The data:
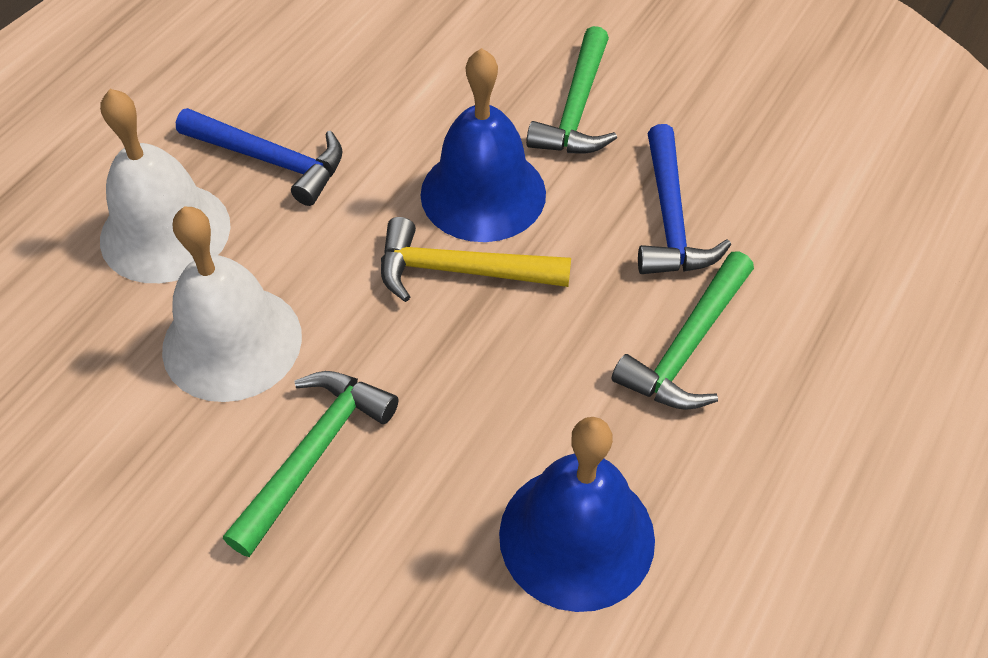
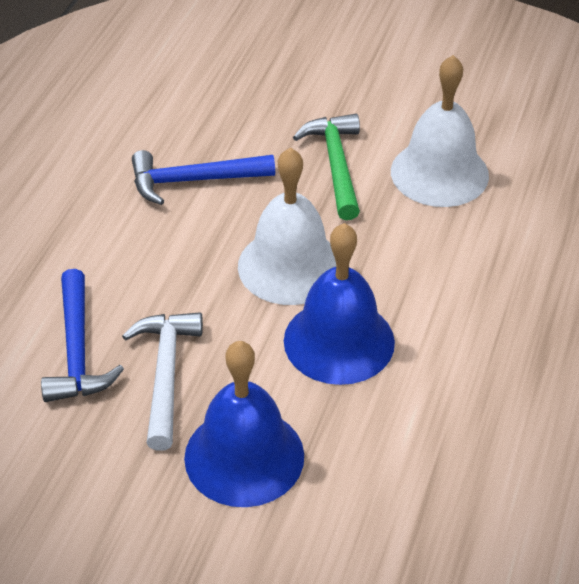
green hammer: 3 -> 1
white hammer: 0 -> 1
yellow hammer: 1 -> 0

Problem requirements: Send back every line of the listing exactly. Omit the images.

Task answer:
green hammer: 3 -> 1
white hammer: 0 -> 1
yellow hammer: 1 -> 0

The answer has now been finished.